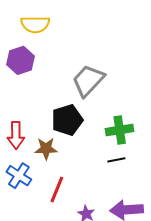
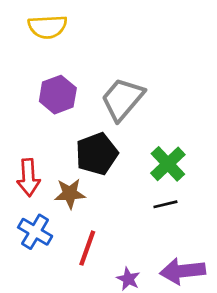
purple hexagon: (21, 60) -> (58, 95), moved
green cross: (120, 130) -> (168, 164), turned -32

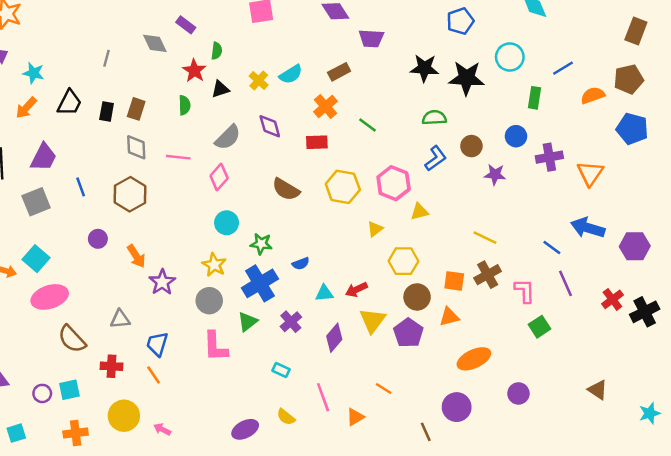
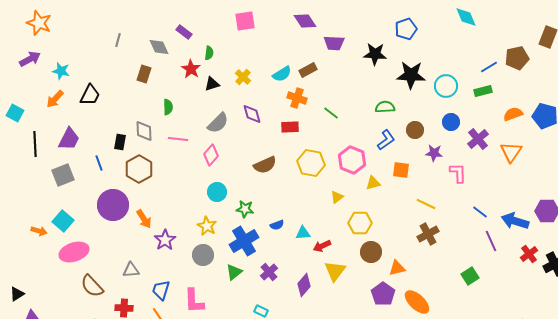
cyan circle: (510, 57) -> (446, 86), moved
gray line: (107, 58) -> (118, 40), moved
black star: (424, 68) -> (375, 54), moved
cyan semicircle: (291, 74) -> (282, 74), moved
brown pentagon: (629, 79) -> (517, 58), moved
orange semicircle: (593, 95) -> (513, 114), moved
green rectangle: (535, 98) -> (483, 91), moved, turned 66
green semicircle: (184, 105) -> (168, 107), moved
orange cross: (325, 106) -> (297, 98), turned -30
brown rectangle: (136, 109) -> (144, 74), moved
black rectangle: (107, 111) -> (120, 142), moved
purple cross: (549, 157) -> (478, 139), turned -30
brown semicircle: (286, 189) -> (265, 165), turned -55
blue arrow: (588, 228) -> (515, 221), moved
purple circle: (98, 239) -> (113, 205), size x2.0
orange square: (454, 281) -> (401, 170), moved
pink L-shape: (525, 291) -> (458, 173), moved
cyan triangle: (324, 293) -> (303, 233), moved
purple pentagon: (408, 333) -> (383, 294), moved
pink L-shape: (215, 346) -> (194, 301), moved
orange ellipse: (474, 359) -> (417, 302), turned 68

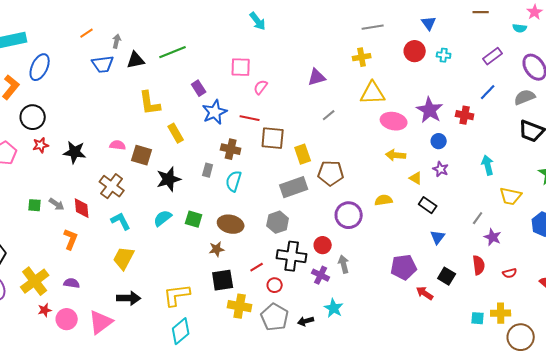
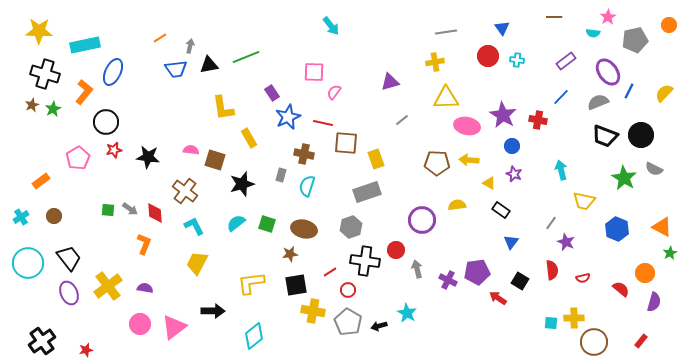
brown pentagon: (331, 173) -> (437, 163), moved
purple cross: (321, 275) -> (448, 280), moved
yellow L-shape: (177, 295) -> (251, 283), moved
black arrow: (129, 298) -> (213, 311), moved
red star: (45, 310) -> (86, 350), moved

○ ○ ○ ○ ○ ○ ○

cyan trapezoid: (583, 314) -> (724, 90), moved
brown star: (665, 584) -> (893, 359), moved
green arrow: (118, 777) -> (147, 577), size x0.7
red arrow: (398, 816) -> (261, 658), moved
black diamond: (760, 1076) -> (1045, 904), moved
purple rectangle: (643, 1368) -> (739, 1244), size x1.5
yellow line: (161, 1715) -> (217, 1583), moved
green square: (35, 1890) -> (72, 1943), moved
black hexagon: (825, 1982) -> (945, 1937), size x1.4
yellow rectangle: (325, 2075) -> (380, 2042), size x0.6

○ ○ ○ ○ ○ ○ ○

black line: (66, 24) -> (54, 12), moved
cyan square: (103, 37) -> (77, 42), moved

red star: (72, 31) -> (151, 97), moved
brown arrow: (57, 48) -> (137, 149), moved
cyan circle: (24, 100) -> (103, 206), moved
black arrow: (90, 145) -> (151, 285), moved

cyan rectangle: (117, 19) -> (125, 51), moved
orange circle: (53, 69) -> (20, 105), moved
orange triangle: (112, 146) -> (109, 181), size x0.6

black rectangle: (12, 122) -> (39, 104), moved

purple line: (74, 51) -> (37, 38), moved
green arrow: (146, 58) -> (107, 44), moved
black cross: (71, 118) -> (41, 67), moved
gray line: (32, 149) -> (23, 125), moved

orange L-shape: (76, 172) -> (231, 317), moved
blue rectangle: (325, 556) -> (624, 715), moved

○ ○ ○ ○ ○ ○ ○

## How to complete this task
Reproduce each line of the entries in which the word "gray" is found.

## Response to this task
gray line: (107, 58) -> (118, 40), moved
gray line: (32, 149) -> (23, 125), moved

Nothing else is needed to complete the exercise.